(Prompt) Beginning with the line that holds "(129, 247) = (75, 291): brown", please retype each line through the end of the listing below, both ends included, and nothing more.

(Material for the task)
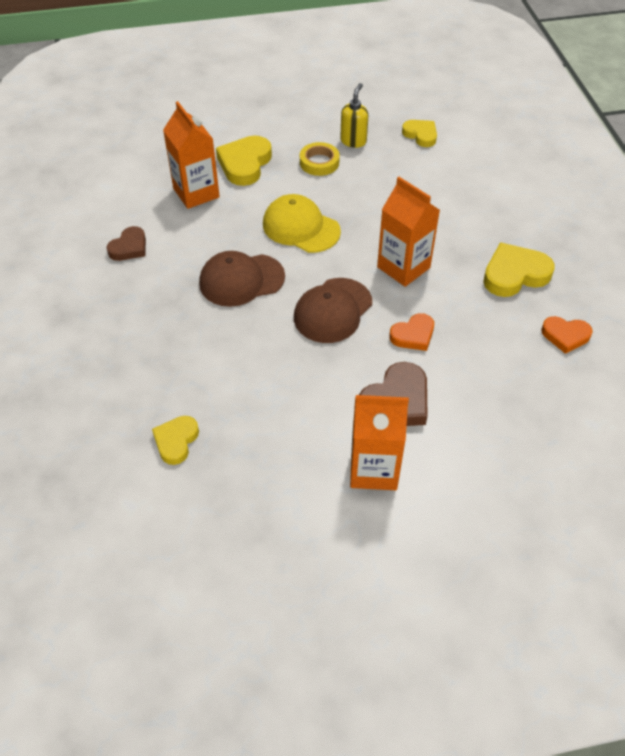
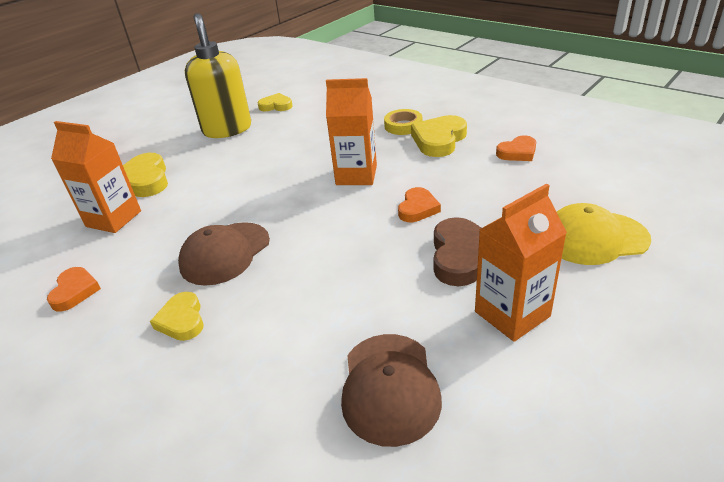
camera: 35 degrees left, 15 degrees down
(129, 247) = (75, 291): brown heart -> orange heart
(176, 441) = (300, 425): yellow heart -> yellow heart (182, 320)
(301, 227) = (241, 194): yellow cap -> yellow cap (594, 238)
(319, 162) = (212, 151): yellow tape -> yellow tape (403, 126)
(333, 310) = (334, 229): brown cap -> brown cap (389, 387)
(353, 141) = (227, 129): yellow soap dispenser -> yellow soap dispenser, size x2.00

(Answer for this exercise)
(129, 247) = (75, 291): brown heart -> orange heart
(176, 441) = (300, 425): yellow heart -> yellow heart (182, 320)
(301, 227) = (241, 194): yellow cap -> yellow cap (594, 238)
(319, 162) = (212, 151): yellow tape -> yellow tape (403, 126)
(333, 310) = (334, 229): brown cap -> brown cap (389, 387)
(353, 141) = (227, 129): yellow soap dispenser -> yellow soap dispenser, size x2.00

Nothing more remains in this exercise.